Reproduce the entries below exactly, but only from the line containing "(174, 229) = (212, 166): red" to the line containing "(212, 400) = (311, 521): green pawn -> none", inclusive.

··· RECORD EXTRACTS ···

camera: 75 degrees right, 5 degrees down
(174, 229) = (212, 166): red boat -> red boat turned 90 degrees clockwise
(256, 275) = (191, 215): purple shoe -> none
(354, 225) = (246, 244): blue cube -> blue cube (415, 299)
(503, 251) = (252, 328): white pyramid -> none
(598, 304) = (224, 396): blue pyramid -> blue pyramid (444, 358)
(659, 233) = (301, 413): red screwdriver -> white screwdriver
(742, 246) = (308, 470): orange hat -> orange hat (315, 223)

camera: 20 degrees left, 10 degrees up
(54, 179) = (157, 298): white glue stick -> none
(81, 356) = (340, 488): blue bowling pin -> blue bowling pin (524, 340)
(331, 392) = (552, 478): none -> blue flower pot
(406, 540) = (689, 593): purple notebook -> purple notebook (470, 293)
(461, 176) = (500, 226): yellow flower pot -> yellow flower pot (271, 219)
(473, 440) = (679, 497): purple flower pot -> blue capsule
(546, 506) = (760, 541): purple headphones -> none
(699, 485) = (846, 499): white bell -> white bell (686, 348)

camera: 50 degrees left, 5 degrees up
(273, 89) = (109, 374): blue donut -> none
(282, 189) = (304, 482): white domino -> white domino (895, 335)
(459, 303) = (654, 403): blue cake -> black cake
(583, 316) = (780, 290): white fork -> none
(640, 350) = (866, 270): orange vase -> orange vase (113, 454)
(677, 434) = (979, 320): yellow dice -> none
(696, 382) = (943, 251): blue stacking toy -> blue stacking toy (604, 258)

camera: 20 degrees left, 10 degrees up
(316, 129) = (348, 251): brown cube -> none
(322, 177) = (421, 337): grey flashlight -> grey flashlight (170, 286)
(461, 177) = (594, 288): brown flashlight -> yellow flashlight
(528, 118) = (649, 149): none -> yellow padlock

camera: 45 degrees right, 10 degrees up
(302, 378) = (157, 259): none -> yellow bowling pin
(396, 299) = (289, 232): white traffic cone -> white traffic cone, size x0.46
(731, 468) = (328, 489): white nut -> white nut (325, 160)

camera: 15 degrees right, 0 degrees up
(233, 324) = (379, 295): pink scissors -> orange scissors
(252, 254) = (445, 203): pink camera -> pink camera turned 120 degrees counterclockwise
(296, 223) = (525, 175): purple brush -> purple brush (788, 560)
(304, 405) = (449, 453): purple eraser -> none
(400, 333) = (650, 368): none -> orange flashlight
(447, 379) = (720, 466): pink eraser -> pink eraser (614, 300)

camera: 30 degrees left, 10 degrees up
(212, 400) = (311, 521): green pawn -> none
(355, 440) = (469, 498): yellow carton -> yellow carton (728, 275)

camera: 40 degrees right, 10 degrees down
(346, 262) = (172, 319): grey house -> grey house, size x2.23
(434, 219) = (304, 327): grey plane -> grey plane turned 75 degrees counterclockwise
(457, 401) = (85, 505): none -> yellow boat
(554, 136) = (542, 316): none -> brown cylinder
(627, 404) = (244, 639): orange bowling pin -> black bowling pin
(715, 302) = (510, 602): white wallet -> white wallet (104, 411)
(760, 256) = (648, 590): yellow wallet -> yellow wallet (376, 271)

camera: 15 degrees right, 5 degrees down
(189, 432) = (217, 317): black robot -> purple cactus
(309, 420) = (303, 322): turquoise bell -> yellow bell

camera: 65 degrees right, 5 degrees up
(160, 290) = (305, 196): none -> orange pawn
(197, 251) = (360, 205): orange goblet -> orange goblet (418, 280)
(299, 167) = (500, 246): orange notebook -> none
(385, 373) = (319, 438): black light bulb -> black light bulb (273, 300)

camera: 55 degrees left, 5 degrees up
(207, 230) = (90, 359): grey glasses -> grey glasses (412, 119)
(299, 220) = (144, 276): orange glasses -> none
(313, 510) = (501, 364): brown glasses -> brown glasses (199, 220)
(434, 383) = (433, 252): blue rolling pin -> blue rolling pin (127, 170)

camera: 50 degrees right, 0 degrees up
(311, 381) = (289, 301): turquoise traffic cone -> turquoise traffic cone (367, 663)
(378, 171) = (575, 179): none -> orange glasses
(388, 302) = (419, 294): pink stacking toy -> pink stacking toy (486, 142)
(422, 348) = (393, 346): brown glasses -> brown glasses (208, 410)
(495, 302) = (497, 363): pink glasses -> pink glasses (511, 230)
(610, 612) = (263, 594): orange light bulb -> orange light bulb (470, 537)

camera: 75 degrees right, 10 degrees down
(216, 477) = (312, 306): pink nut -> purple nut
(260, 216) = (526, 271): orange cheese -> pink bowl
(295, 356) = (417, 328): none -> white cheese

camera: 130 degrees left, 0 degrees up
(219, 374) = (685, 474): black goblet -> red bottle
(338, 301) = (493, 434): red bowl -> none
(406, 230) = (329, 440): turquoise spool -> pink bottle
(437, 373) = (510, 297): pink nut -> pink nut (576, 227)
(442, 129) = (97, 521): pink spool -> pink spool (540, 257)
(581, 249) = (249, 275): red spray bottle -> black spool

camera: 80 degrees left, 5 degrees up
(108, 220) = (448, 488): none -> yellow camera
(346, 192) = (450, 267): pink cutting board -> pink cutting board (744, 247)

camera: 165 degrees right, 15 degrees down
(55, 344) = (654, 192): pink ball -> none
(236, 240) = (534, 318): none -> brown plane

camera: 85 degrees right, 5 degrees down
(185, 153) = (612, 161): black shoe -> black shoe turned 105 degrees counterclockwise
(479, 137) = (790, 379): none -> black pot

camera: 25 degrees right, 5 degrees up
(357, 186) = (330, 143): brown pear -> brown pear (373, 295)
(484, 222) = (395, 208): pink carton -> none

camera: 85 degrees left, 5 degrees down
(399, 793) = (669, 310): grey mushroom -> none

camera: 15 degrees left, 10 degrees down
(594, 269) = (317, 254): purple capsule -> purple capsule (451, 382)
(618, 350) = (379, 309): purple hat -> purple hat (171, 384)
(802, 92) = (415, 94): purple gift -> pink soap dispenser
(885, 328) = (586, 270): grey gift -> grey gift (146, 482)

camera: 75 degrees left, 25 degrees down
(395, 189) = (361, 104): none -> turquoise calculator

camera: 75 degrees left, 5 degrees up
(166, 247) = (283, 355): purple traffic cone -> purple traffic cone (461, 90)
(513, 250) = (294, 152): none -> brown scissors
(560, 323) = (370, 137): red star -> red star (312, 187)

···

**TASK ANSWER:**
(174, 229) = (212, 166): red boat -> red boat turned 90 degrees clockwise
(256, 275) = (191, 215): purple shoe -> none
(354, 225) = (246, 244): blue cube -> blue cube (415, 299)
(503, 251) = (252, 328): white pyramid -> none
(598, 304) = (224, 396): blue pyramid -> blue pyramid (444, 358)
(659, 233) = (301, 413): red screwdriver -> white screwdriver
(742, 246) = (308, 470): orange hat -> orange hat (315, 223)

camera: 20 degrees left, 10 degrees up
(54, 179) = (157, 298): white glue stick -> none
(81, 356) = (340, 488): blue bowling pin -> blue bowling pin (524, 340)
(331, 392) = (552, 478): none -> blue flower pot
(406, 540) = (689, 593): purple notebook -> purple notebook (470, 293)
(461, 176) = (500, 226): yellow flower pot -> yellow flower pot (271, 219)
(473, 440) = (679, 497): purple flower pot -> blue capsule
(546, 506) = (760, 541): purple headphones -> none
(699, 485) = (846, 499): white bell -> white bell (686, 348)

camera: 50 degrees left, 5 degrees up
(273, 89) = (109, 374): blue donut -> none
(282, 189) = (304, 482): white domino -> white domino (895, 335)
(459, 303) = (654, 403): blue cake -> black cake
(583, 316) = (780, 290): white fork -> none
(640, 350) = (866, 270): orange vase -> orange vase (113, 454)
(677, 434) = (979, 320): yellow dice -> none
(696, 382) = (943, 251): blue stacking toy -> blue stacking toy (604, 258)

camera: 20 degrees left, 10 degrees up
(316, 129) = (348, 251): brown cube -> none
(322, 177) = (421, 337): grey flashlight -> grey flashlight (170, 286)
(461, 177) = (594, 288): brown flashlight -> yellow flashlight
(528, 118) = (649, 149): none -> yellow padlock

camera: 45 degrees right, 10 degrees up
(302, 378) = (157, 259): none -> yellow bowling pin
(396, 299) = (289, 232): white traffic cone -> white traffic cone, size x0.46
(731, 468) = (328, 489): white nut -> white nut (325, 160)

camera: 15 degrees right, 0 degrees up
(233, 324) = (379, 295): pink scissors -> orange scissors
(252, 254) = (445, 203): pink camera -> pink camera turned 120 degrees counterclockwise
(296, 223) = (525, 175): purple brush -> purple brush (788, 560)
(304, 405) = (449, 453): purple eraser -> none
(400, 333) = (650, 368): none -> orange flashlight
(447, 379) = (720, 466): pink eraser -> pink eraser (614, 300)

camera: 30 degrees left, 10 degrees up
(212, 400) = (311, 521): green pawn -> none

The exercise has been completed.